Information:
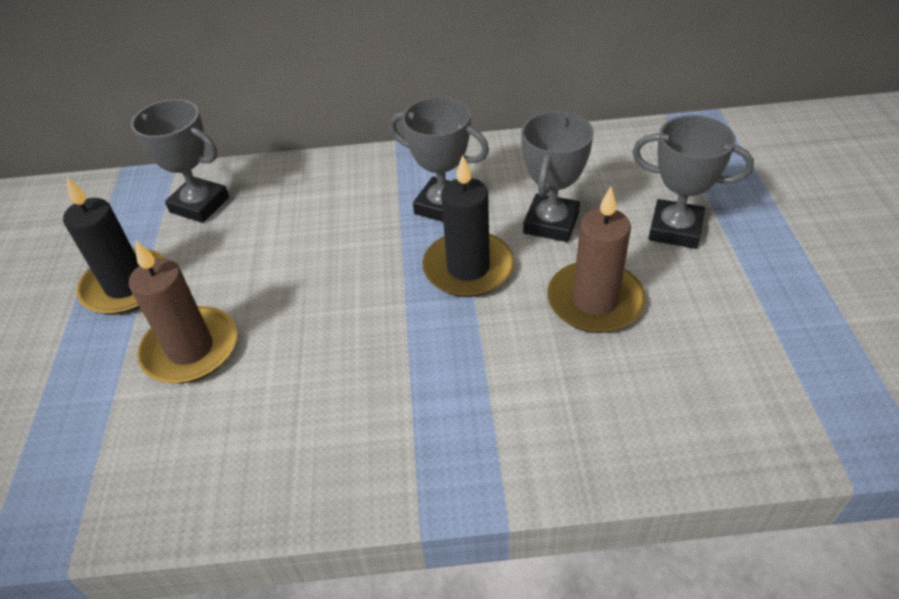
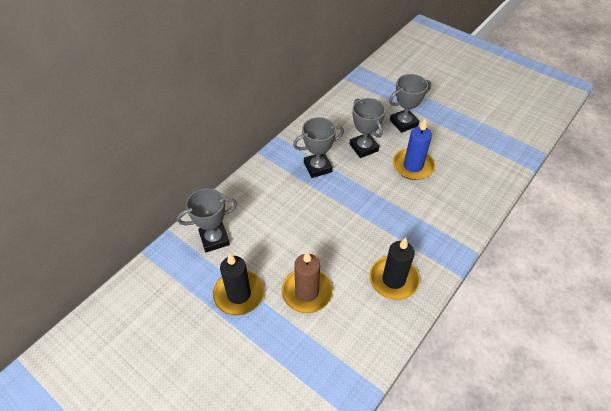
camera: 50 degrees left, 5 degrees up
(468, 268) = (360, 184): black candle -> black candle (393, 279)
(595, 301) = (413, 166): brown candle -> blue candle

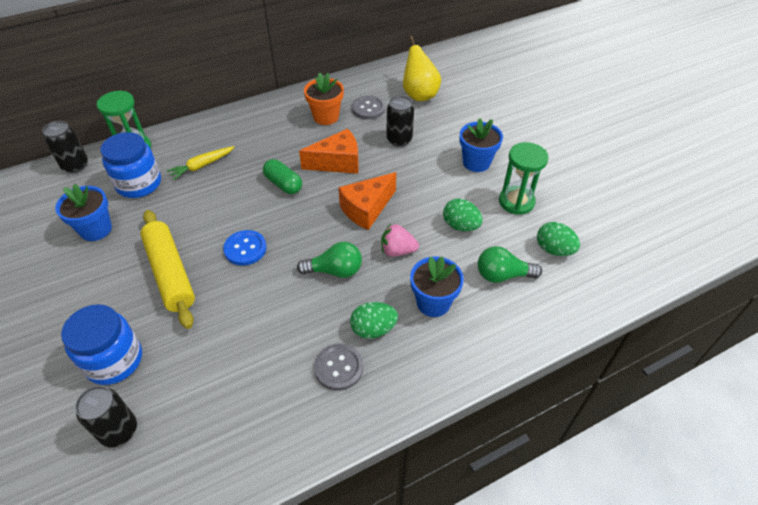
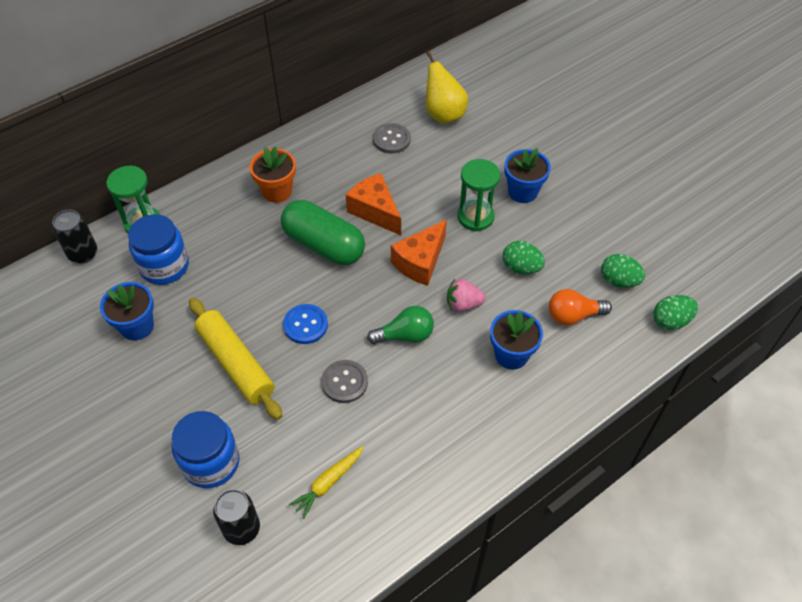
camera: 10 degrees left, 5 degrees up
(202, 166) = (227, 235): yellow carrot -> yellow carrot (328, 483)
(283, 184) = (324, 245): green capsule -> green capsule, size x1.77
(326, 117) = (347, 156): orange flower pot -> orange flower pot (277, 191)
(337, 162) = (375, 211): orange cheese -> orange cheese turned 105 degrees counterclockwise
(339, 368) = (435, 434): grey button -> grey button (344, 382)
(373, 329) = (459, 391): green egg -> green egg (670, 321)
(399, 139) = (434, 174): black can -> none
(502, 275) = (573, 315): green light bulb -> orange light bulb
(516, 202) = (572, 232): green hourglass -> green hourglass (475, 217)

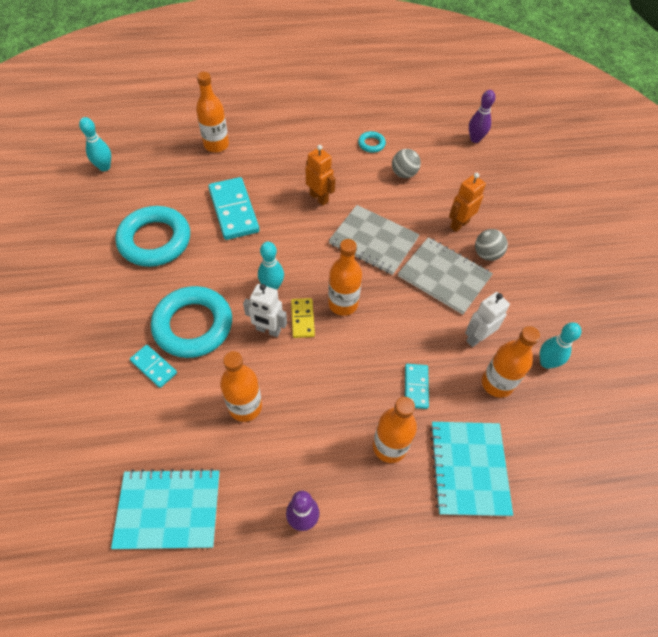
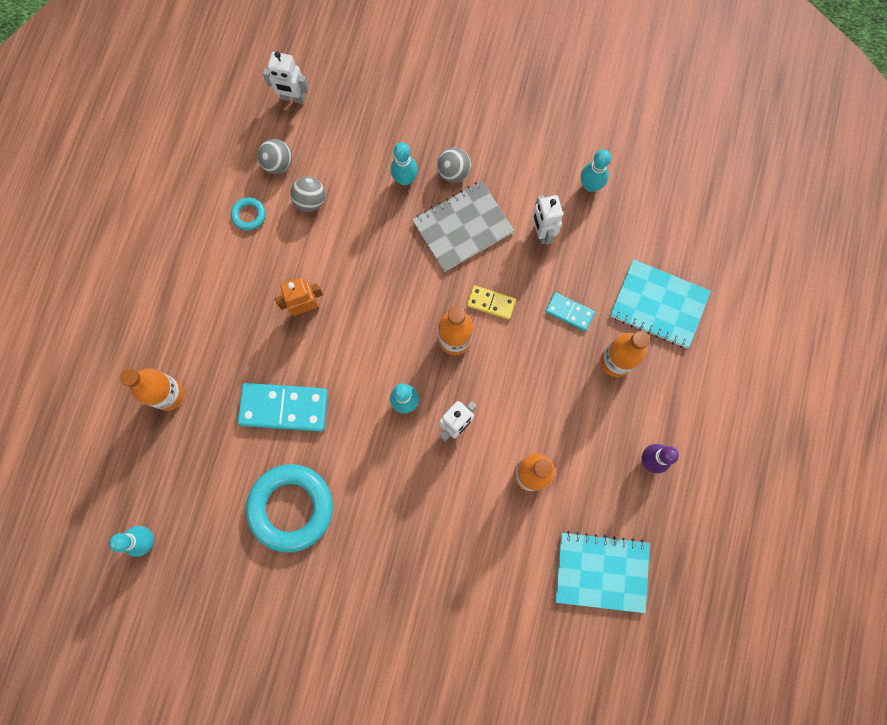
camera: 65 degrees left, 20 degrees up
(154, 367) = (454, 549): turquoise domino -> none
(168, 509) = (601, 571): turquoise notebook -> turquoise notebook turned 75 degrees clockwise
(193, 325) = (421, 497): turquoise ring -> none
(302, 319) = (456, 386): yellow domino -> yellow domino (491, 303)
(373, 241) = (390, 276): grey notebook -> none
(420, 147) = (278, 164): none -> grey ball
(459, 224) = (405, 179): orange robot -> turquoise bowling pin
(475, 139) = (293, 98): purple bowling pin -> white robot
(497, 383) = (593, 240): orange bottle -> none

About this task:
Your task is to transcribe, with no changes, only the lines of the listing above that lie between the line holding "(283, 184) = (324, 245): green" and the line holding "(399, 139) = (434, 174): black can -> none", inclusive.

Reply to the task:
(283, 184) = (324, 245): green capsule -> green capsule, size x1.77
(326, 117) = (347, 156): orange flower pot -> orange flower pot (277, 191)
(337, 162) = (375, 211): orange cheese -> orange cheese turned 105 degrees counterclockwise
(339, 368) = (435, 434): grey button -> grey button (344, 382)
(373, 329) = (459, 391): green egg -> green egg (670, 321)
(399, 139) = (434, 174): black can -> none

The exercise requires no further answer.